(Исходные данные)
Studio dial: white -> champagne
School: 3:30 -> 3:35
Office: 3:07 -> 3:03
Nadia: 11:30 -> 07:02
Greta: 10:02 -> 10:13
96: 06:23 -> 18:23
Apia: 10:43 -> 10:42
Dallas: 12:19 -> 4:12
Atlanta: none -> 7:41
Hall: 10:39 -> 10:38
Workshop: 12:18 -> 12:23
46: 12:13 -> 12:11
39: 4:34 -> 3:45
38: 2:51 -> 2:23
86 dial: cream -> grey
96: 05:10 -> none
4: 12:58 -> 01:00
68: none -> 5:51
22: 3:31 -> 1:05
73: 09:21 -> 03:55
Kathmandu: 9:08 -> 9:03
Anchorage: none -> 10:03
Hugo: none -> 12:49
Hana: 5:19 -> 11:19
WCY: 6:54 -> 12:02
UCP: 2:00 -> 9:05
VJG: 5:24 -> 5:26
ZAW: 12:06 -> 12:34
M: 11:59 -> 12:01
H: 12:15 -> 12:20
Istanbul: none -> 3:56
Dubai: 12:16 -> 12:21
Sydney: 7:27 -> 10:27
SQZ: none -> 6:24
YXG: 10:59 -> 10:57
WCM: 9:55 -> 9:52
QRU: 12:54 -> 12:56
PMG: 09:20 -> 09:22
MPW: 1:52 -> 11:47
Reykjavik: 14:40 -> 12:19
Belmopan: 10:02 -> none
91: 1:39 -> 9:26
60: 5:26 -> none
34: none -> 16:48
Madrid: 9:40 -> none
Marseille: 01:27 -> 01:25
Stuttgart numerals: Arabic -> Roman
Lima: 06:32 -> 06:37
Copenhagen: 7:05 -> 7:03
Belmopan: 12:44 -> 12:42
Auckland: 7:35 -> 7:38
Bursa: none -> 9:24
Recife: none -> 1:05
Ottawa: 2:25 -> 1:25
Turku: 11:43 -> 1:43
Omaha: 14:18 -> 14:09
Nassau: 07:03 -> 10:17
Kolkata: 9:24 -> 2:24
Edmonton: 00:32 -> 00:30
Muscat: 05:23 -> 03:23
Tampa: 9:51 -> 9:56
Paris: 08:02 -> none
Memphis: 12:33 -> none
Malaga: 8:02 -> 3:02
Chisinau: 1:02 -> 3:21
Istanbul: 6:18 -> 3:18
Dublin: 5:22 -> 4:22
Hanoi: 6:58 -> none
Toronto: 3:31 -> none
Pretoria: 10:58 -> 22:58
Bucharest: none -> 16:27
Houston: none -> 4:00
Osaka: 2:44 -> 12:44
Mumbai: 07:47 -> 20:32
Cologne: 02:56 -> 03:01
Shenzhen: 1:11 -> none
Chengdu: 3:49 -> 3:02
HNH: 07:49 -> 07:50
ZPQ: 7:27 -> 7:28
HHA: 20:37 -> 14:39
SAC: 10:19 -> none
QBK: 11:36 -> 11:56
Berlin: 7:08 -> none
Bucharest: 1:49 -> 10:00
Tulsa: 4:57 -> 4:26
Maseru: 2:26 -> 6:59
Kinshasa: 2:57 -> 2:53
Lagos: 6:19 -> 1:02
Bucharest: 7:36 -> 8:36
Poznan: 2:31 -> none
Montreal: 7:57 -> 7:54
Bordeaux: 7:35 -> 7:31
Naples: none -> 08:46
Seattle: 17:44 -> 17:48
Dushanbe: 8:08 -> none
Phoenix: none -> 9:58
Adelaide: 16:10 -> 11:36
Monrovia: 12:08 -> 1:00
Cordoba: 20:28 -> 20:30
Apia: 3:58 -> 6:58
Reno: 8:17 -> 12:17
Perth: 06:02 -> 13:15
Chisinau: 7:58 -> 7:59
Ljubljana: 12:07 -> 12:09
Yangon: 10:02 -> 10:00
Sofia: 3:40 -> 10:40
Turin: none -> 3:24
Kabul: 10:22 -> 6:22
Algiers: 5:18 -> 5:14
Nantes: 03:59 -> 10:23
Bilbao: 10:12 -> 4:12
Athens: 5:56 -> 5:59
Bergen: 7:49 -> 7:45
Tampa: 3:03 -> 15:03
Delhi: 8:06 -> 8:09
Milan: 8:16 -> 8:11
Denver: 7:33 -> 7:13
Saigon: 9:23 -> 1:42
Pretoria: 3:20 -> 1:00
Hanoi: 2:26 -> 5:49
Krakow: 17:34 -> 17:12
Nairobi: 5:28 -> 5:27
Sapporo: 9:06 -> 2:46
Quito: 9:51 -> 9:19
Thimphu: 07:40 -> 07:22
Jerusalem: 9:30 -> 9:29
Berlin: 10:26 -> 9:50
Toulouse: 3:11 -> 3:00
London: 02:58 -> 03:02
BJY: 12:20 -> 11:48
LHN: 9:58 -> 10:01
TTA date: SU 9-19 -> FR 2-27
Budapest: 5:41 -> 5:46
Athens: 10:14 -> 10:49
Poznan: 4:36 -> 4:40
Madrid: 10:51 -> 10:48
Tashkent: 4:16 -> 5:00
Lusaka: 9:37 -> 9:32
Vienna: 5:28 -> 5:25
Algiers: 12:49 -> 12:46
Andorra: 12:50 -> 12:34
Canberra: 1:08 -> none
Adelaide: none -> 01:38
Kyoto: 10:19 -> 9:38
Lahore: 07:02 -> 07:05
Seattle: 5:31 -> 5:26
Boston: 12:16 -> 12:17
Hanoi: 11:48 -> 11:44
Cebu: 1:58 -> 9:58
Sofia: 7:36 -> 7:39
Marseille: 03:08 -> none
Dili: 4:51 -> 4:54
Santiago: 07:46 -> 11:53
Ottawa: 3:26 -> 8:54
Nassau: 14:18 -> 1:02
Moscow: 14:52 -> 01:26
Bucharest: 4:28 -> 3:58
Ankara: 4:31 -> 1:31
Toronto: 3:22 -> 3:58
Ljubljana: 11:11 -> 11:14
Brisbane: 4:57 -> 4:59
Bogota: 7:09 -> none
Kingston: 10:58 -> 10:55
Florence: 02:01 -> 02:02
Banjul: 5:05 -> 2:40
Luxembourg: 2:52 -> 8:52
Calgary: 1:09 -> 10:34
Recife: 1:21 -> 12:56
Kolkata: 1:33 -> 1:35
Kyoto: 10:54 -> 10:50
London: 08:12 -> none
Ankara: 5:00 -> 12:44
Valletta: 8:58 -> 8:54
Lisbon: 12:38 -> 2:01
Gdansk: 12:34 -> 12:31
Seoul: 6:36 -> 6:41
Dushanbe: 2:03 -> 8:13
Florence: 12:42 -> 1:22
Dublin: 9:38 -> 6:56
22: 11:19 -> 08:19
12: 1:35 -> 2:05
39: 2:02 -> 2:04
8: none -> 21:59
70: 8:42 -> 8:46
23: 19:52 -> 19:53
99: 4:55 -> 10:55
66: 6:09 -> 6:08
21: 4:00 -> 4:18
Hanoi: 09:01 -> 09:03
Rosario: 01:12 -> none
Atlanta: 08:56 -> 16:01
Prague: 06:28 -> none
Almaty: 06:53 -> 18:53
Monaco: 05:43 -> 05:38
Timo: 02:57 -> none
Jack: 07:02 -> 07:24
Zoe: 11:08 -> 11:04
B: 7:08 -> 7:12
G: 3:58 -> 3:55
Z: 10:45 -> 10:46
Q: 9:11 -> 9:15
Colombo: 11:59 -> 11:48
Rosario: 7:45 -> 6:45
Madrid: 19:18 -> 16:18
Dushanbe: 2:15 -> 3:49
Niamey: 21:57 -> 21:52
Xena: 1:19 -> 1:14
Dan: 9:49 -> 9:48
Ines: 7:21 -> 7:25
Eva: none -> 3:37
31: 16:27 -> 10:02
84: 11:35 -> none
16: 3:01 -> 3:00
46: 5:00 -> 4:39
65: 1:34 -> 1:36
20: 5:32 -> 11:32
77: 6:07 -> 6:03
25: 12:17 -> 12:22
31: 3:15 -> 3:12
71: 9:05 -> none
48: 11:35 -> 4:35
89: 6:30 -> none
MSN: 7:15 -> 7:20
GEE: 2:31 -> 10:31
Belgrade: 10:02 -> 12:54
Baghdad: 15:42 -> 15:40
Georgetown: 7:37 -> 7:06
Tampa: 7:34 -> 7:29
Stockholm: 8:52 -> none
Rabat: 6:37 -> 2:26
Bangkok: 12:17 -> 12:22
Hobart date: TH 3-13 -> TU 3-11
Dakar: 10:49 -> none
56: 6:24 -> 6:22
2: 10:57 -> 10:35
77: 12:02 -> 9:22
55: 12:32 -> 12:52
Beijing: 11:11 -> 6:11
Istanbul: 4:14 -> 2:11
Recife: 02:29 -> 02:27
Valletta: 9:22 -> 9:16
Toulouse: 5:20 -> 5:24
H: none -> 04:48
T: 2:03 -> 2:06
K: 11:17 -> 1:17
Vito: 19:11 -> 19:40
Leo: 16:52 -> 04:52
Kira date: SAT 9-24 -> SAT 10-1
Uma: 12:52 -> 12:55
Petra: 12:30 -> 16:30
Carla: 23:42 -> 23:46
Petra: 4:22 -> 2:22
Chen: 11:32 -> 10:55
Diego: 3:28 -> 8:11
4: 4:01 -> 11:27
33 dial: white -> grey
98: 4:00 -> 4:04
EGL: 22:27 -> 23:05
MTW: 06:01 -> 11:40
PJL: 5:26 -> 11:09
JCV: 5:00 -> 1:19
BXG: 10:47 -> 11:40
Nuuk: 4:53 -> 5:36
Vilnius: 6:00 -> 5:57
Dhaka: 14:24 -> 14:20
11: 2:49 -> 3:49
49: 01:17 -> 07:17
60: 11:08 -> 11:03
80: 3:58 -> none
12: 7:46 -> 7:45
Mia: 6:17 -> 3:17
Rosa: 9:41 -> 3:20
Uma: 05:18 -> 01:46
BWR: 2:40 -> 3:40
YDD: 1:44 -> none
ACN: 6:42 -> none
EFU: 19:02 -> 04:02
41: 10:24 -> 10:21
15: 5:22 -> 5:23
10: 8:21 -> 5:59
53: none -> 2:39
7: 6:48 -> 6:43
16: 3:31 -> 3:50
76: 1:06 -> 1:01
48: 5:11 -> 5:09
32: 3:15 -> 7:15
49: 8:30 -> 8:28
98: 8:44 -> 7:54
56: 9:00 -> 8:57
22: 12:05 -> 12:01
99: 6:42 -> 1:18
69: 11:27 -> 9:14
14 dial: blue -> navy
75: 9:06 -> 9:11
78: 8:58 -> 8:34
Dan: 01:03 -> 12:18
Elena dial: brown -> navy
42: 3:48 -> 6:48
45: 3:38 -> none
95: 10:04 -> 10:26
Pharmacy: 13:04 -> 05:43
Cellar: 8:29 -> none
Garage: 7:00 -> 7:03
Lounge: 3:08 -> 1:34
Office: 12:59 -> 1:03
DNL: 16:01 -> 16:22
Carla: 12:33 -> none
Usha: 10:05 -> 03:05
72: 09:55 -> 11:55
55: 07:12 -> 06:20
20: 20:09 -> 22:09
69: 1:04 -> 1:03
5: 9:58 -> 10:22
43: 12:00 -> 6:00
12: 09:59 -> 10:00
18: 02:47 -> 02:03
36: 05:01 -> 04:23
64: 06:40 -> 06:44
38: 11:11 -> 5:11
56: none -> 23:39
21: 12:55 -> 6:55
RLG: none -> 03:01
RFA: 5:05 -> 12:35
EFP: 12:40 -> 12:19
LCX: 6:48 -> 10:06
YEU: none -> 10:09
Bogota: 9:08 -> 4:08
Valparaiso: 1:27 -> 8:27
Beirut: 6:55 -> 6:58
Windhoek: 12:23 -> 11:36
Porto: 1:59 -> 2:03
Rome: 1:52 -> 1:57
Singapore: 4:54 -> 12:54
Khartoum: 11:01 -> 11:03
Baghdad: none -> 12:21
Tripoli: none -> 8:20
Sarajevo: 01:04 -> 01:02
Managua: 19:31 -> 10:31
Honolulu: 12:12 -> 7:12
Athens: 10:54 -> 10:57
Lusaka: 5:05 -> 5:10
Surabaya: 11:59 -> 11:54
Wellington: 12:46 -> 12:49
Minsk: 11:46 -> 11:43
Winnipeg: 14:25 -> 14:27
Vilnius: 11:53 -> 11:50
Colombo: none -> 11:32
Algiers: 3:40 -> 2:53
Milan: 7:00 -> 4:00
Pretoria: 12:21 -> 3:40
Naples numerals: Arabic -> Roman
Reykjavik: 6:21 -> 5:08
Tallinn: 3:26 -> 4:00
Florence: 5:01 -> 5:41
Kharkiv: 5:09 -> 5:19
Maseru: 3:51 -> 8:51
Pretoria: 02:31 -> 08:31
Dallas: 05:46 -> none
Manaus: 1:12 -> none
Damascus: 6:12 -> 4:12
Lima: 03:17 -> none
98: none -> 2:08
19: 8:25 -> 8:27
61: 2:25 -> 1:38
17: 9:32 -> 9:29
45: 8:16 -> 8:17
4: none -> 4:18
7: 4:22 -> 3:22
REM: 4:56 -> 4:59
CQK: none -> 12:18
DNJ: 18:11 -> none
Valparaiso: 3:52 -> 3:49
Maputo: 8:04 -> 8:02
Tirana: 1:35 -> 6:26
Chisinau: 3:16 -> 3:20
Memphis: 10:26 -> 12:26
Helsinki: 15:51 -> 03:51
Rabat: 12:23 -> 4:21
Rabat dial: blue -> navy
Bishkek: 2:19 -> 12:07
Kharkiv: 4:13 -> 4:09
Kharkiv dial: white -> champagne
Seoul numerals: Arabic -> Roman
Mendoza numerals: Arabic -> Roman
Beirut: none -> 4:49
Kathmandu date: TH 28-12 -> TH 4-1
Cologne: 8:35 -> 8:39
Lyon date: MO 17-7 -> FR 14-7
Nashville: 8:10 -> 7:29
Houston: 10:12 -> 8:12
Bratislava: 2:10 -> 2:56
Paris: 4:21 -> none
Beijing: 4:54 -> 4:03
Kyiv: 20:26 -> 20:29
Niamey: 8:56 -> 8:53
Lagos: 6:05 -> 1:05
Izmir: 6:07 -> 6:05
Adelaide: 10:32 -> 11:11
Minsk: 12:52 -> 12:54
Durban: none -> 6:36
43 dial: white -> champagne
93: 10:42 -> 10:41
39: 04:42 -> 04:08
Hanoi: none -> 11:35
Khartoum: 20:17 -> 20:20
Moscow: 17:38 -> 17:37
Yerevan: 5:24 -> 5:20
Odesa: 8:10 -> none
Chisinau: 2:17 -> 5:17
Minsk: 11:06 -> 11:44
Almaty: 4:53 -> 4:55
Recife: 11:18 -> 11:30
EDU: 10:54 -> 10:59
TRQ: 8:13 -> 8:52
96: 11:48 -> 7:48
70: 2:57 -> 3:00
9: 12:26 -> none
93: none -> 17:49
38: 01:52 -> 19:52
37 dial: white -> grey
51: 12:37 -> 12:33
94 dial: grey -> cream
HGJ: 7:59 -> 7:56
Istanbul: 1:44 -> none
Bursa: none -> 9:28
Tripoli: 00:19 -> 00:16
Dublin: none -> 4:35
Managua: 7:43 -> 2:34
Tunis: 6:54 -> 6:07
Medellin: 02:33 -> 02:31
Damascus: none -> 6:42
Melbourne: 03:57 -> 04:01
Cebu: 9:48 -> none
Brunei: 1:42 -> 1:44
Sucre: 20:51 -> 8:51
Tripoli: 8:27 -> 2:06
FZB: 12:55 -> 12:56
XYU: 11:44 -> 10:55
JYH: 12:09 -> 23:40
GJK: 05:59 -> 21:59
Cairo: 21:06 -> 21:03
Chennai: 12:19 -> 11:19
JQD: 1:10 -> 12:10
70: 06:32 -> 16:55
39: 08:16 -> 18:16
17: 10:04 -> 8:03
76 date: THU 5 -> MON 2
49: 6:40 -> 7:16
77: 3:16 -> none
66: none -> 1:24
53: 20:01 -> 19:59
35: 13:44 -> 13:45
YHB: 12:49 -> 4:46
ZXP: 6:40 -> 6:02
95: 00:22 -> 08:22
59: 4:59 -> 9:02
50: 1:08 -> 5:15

Что сделать. Повторите без изменений строки данных от самого начала до строки с «Belmopan: 10:02 -> none» включительно.

Ответ к заданию.
Studio dial: white -> champagne
School: 3:30 -> 3:35
Office: 3:07 -> 3:03
Nadia: 11:30 -> 07:02
Greta: 10:02 -> 10:13
96: 06:23 -> 18:23
Apia: 10:43 -> 10:42
Dallas: 12:19 -> 4:12
Atlanta: none -> 7:41
Hall: 10:39 -> 10:38
Workshop: 12:18 -> 12:23
46: 12:13 -> 12:11
39: 4:34 -> 3:45
38: 2:51 -> 2:23
86 dial: cream -> grey
96: 05:10 -> none
4: 12:58 -> 01:00
68: none -> 5:51
22: 3:31 -> 1:05
73: 09:21 -> 03:55
Kathmandu: 9:08 -> 9:03
Anchorage: none -> 10:03
Hugo: none -> 12:49
Hana: 5:19 -> 11:19
WCY: 6:54 -> 12:02
UCP: 2:00 -> 9:05
VJG: 5:24 -> 5:26
ZAW: 12:06 -> 12:34
M: 11:59 -> 12:01
H: 12:15 -> 12:20
Istanbul: none -> 3:56
Dubai: 12:16 -> 12:21
Sydney: 7:27 -> 10:27
SQZ: none -> 6:24
YXG: 10:59 -> 10:57
WCM: 9:55 -> 9:52
QRU: 12:54 -> 12:56
PMG: 09:20 -> 09:22
MPW: 1:52 -> 11:47
Reykjavik: 14:40 -> 12:19
Belmopan: 10:02 -> none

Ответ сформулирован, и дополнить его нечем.